- PROBLEM TO WORK ON:
Your task is to copy every line of the records below that contains "none".

- RECORDS SUPPLIED:
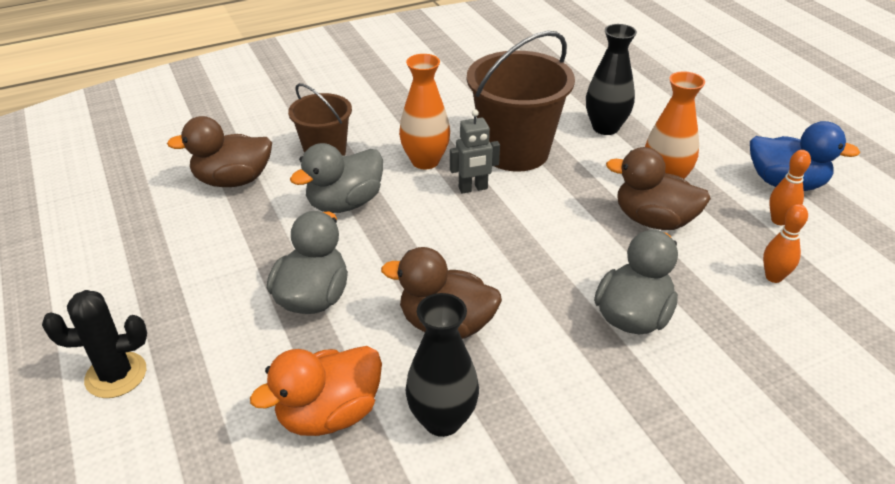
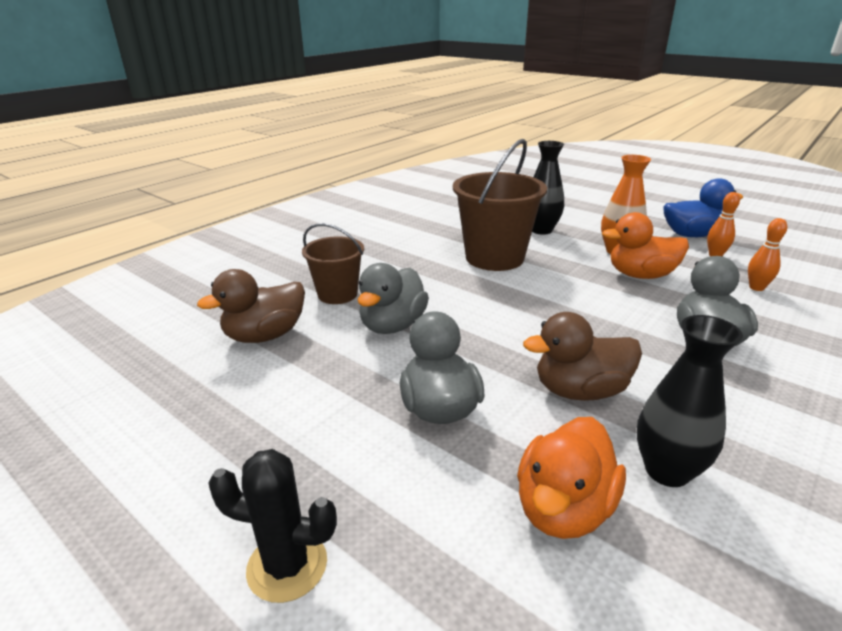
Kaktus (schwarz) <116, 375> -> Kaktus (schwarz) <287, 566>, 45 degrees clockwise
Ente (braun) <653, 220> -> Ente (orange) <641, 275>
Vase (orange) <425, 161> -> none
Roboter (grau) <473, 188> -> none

--

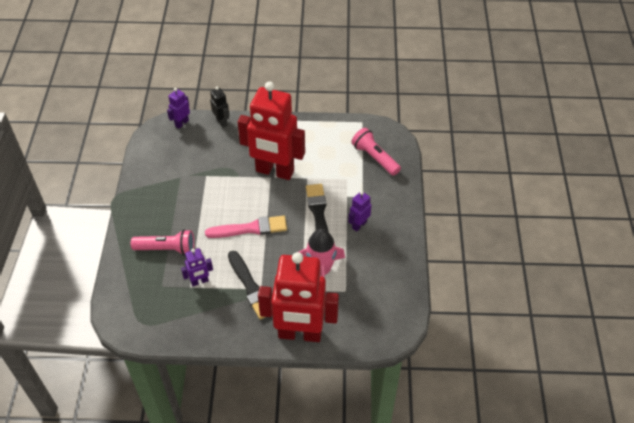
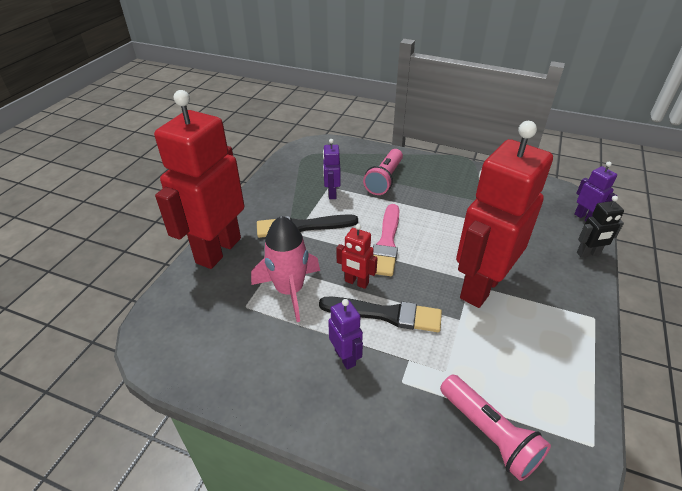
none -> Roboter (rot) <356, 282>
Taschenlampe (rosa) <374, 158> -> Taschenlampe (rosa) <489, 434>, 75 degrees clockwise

- RESULT:
Vase (orange) <425, 161> -> none
Roboter (grau) <473, 188> -> none
none -> Roboter (rot) <356, 282>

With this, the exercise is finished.